• _WHAT IS NEEDED_
Give back only the line containing "C7: 2.2nF (U1/out, VN) -> none" and every line after it through the end of the data below, transcribed exactly.

• _MATERIAL TO PROCESS_
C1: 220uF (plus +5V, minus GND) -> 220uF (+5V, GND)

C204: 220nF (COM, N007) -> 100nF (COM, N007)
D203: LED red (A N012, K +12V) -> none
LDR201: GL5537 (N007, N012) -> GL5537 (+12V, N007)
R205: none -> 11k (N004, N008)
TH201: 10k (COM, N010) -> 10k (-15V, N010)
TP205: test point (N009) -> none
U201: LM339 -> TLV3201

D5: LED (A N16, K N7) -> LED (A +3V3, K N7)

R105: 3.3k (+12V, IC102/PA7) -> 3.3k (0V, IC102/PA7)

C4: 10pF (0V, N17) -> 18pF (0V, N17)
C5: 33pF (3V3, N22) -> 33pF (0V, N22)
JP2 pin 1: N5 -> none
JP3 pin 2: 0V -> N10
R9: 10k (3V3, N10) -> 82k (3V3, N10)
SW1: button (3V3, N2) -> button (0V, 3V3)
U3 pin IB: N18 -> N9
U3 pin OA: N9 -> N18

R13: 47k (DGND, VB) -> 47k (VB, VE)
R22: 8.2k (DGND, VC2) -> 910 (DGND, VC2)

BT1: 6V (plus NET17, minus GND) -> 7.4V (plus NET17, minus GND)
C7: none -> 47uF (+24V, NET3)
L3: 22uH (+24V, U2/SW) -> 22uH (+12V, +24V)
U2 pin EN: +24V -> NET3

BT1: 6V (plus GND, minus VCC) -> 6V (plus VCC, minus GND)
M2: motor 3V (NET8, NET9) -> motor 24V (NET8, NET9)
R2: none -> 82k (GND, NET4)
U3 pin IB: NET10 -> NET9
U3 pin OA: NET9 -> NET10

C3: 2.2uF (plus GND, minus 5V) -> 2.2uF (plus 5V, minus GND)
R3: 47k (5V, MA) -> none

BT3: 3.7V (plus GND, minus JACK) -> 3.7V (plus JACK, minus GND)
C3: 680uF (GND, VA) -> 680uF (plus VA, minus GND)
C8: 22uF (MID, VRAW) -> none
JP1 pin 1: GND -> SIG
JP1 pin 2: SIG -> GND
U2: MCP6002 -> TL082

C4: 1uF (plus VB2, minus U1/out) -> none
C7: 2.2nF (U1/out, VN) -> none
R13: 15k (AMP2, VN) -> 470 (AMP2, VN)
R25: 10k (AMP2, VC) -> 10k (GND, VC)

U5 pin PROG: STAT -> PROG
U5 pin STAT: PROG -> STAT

• _WRITTEN SOLUTION_
C7: 2.2nF (U1/out, VN) -> none
R13: 15k (AMP2, VN) -> 470 (AMP2, VN)
R25: 10k (AMP2, VC) -> 10k (GND, VC)

U5 pin PROG: STAT -> PROG
U5 pin STAT: PROG -> STAT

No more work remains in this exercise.